EXERCISE: Quote exactly, and only, the lines of the material below from the line with "green notebook: 6 -> 5" through the line with "yellow lemon: 1 -> 2".

DATA IN THIS EXERCISE:
Segment Open

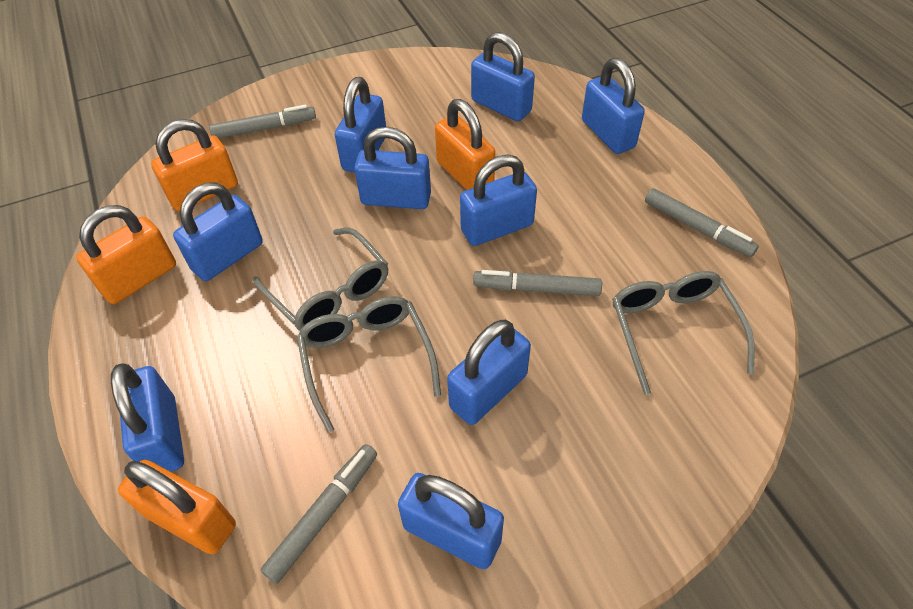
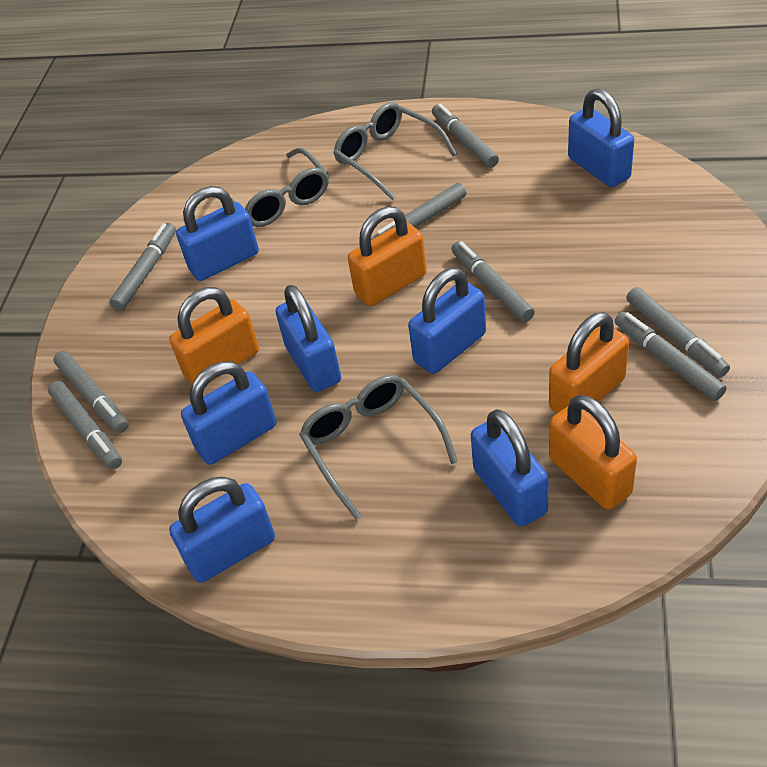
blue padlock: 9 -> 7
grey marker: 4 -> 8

Segment Closed
Segment Open

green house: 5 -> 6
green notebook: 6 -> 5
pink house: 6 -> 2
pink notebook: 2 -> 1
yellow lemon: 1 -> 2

Segment Closed

WRITTEN SOLUTION:
green notebook: 6 -> 5
pink house: 6 -> 2
pink notebook: 2 -> 1
yellow lemon: 1 -> 2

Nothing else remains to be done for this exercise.